WHAT NEEDS TO BE DONE ▸
Exclude all images and print the entries below exactly.

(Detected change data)
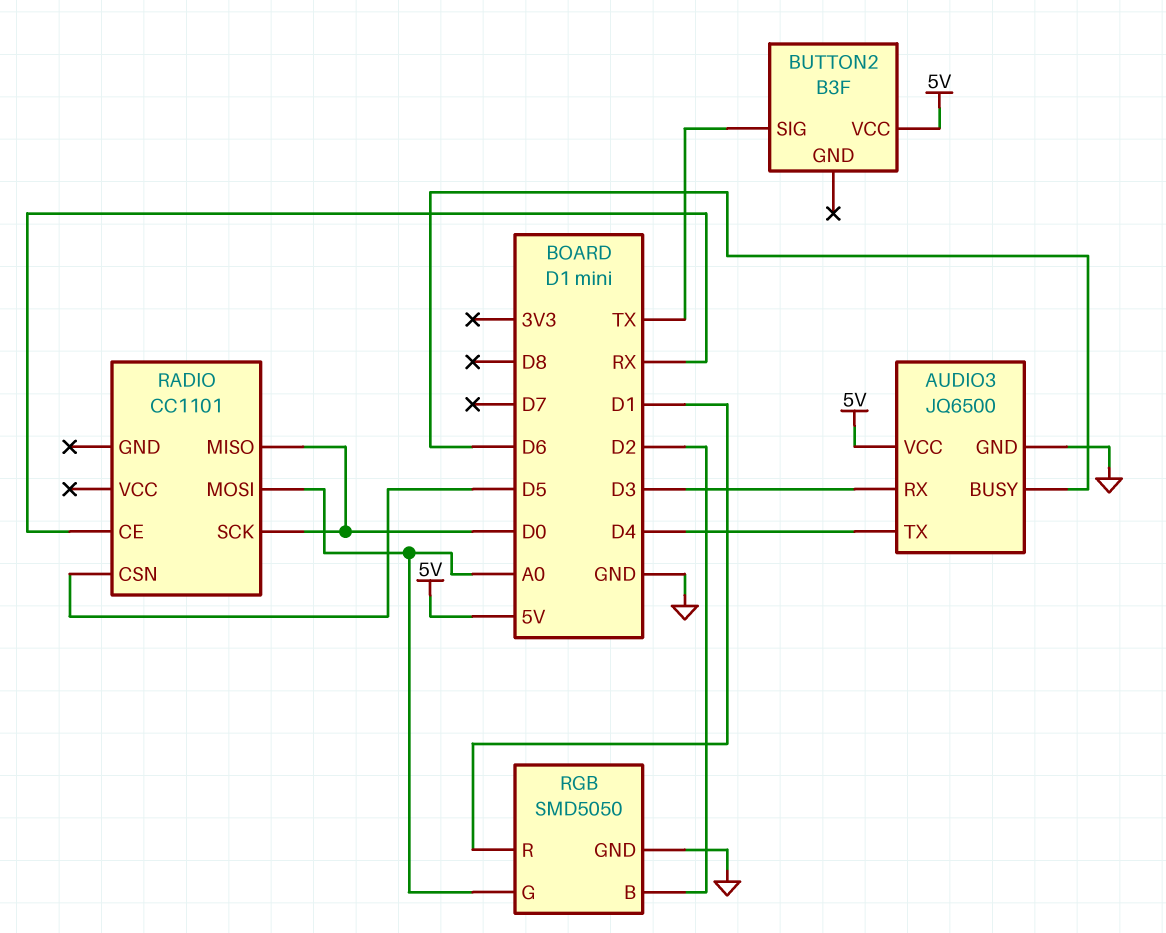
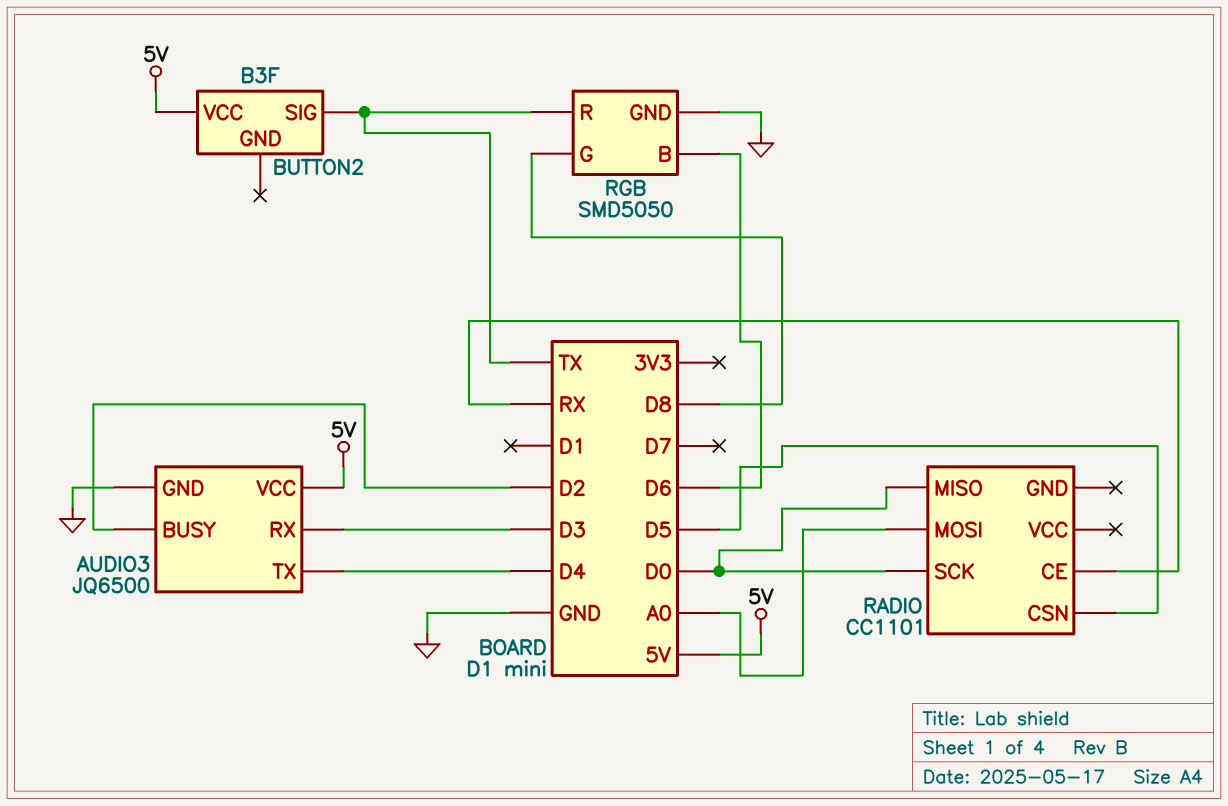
AUDIO3 pin BUSY: D6 -> D2
RGB pin B: D2 -> D6
RGB pin G: A0 -> D8
RGB pin R: D1 -> TX

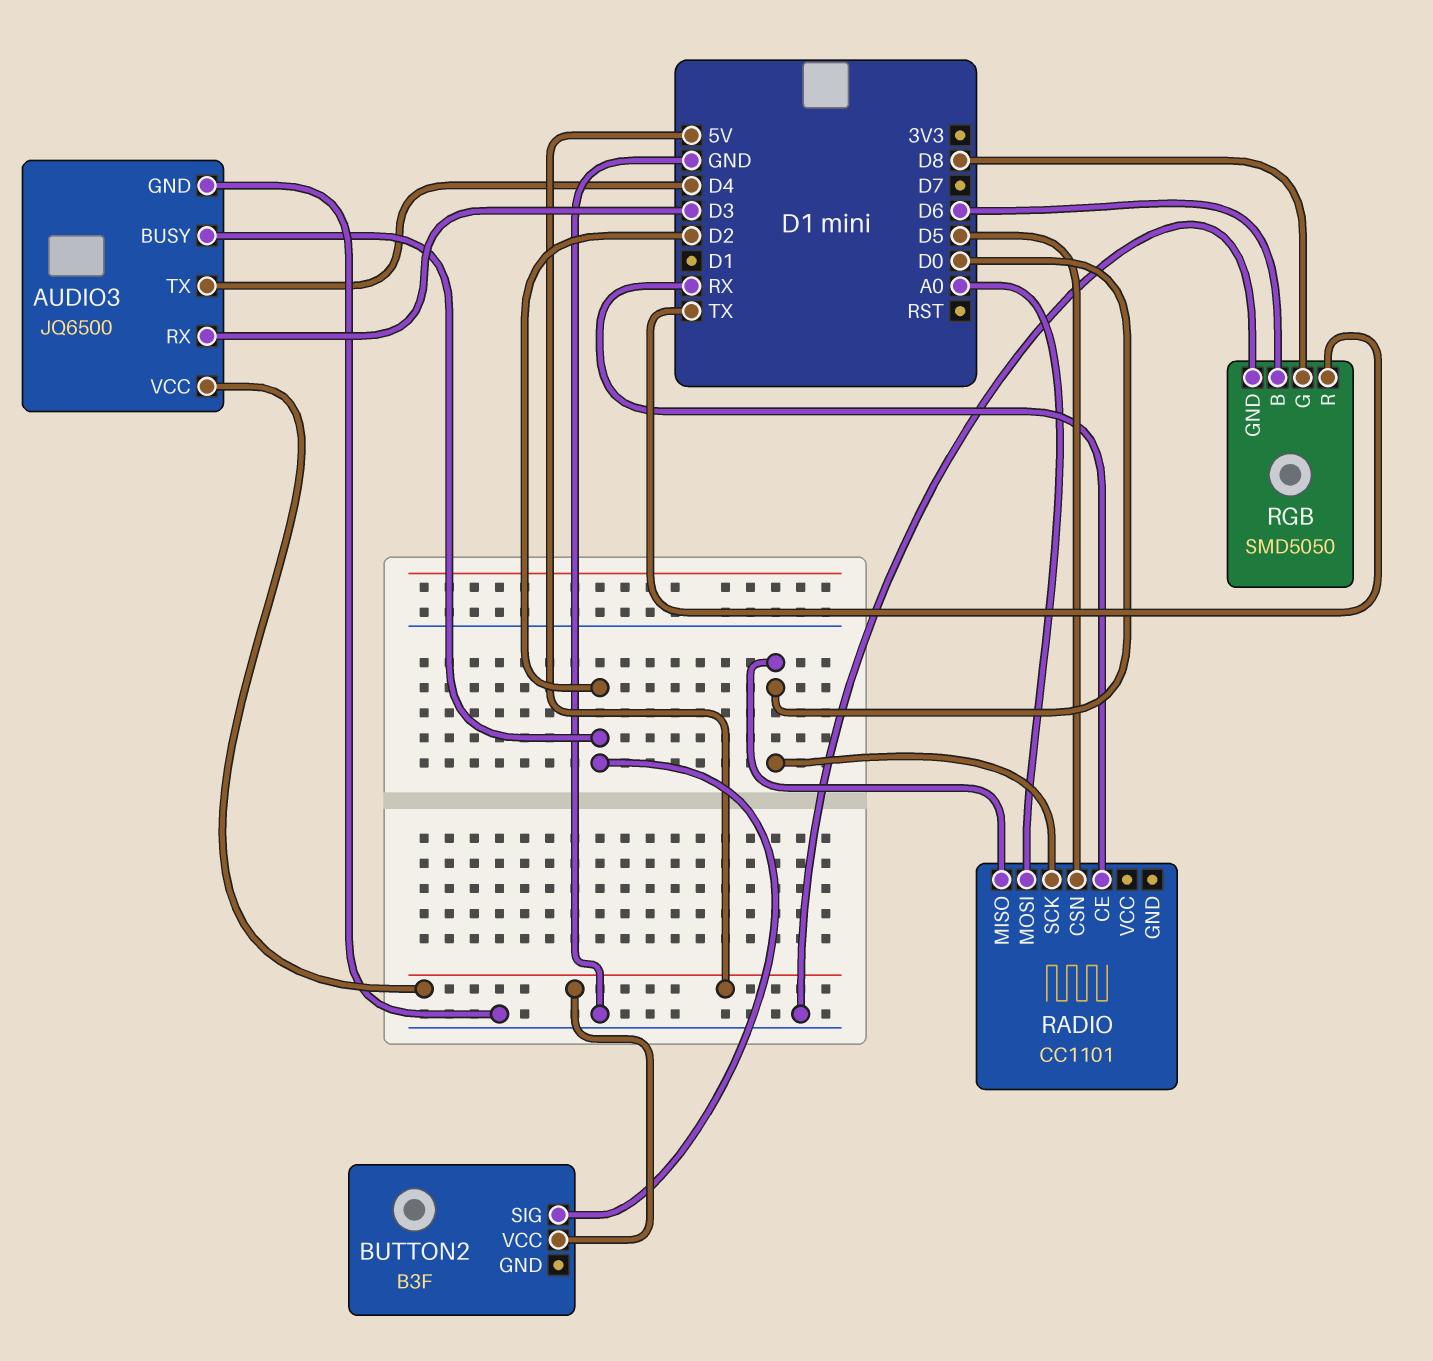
BUTTON2 pin SIG: TX -> D2

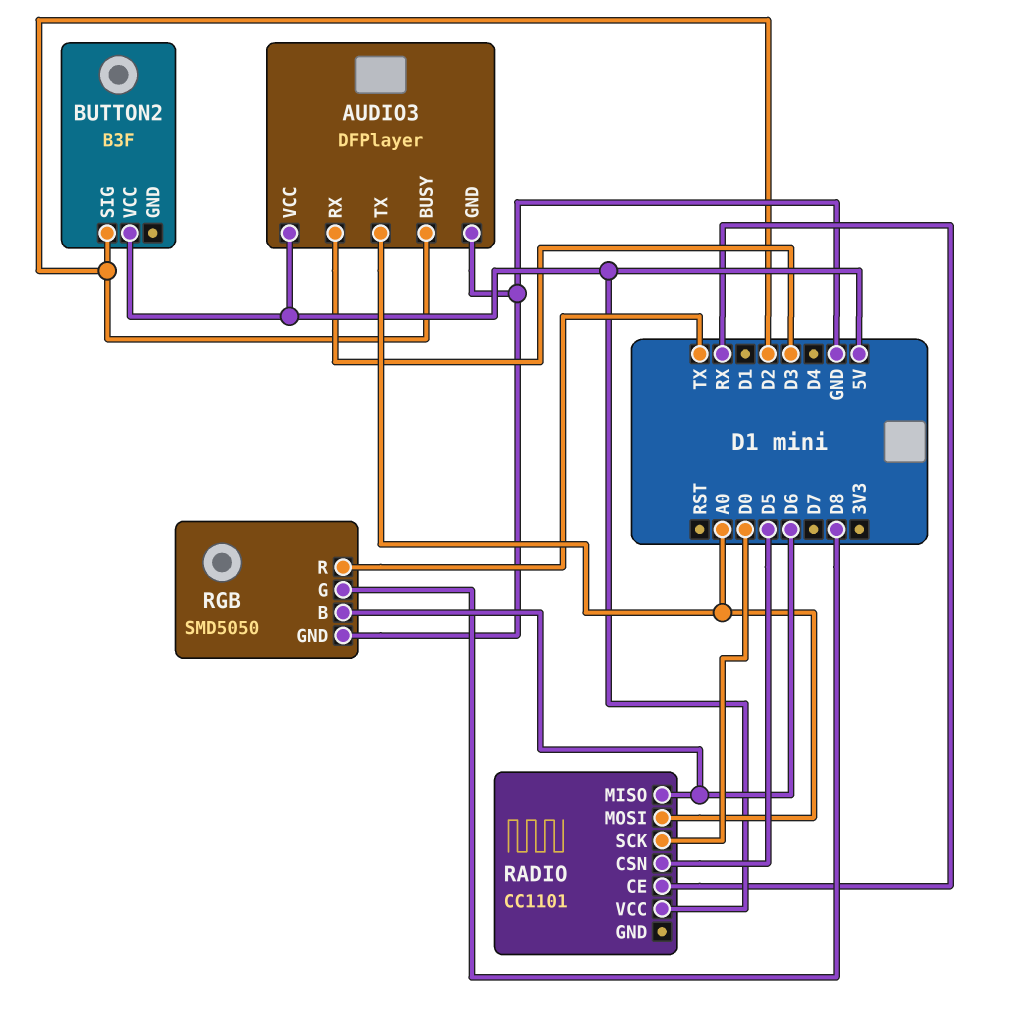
AUDIO3: JQ6500 -> DFPlayer
AUDIO3 pin TX: D4 -> A0
RADIO pin MISO: D0 -> D6
RADIO pin VCC: none -> 5V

SOLUTION TO THIS TASK ▸
AUDIO3 pin BUSY: D6 -> D2
RGB pin B: D2 -> D6
RGB pin G: A0 -> D8
RGB pin R: D1 -> TX

BUTTON2 pin SIG: TX -> D2

AUDIO3: JQ6500 -> DFPlayer
AUDIO3 pin TX: D4 -> A0
RADIO pin MISO: D0 -> D6
RADIO pin VCC: none -> 5V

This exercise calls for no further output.